— TASK DETAILS —
In the material below, the lines to repeat exactly run from the one containing "(467, 160) = (596, 347): green" to the very last line, both included.

— DATA SEGMENT —

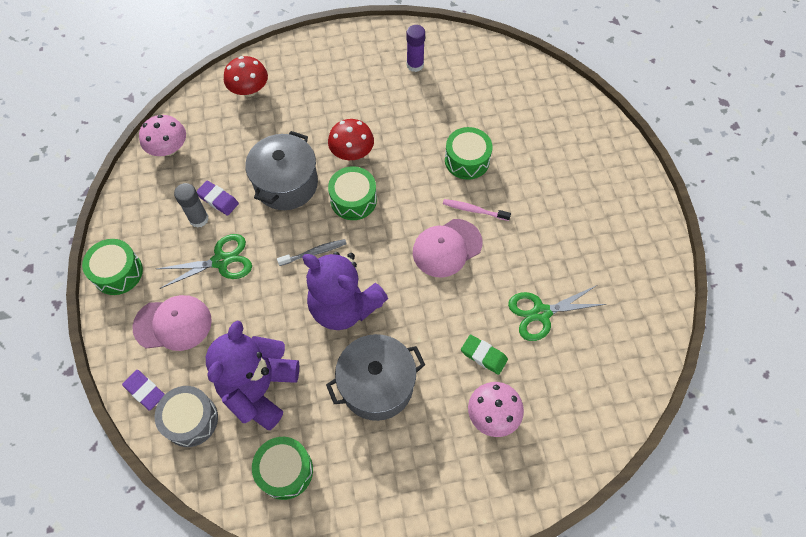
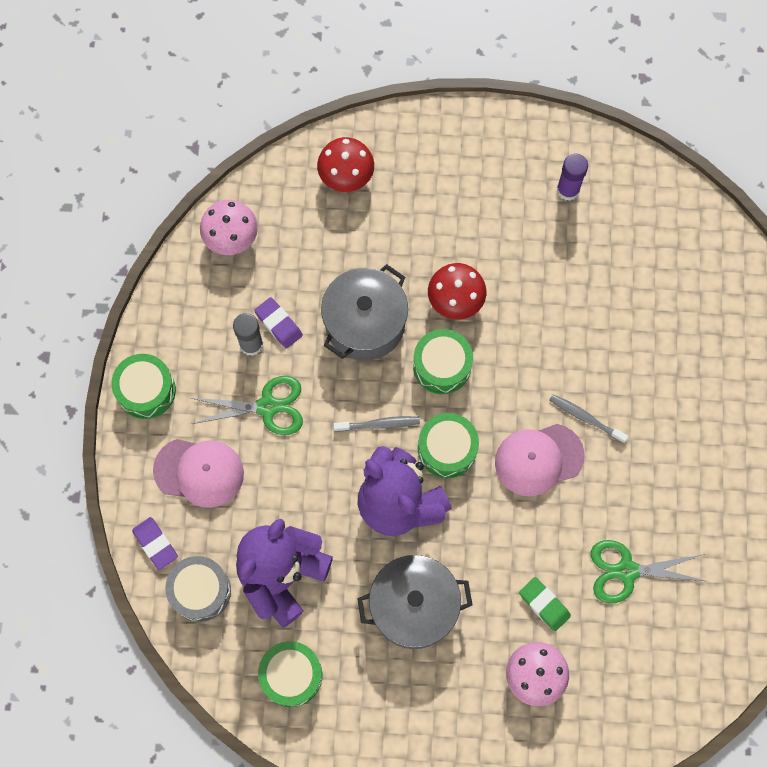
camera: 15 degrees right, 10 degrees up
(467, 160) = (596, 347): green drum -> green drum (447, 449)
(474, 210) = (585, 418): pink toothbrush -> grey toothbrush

— ANSWER FOR THIS EXERCISE —
(467, 160) = (596, 347): green drum -> green drum (447, 449)
(474, 210) = (585, 418): pink toothbrush -> grey toothbrush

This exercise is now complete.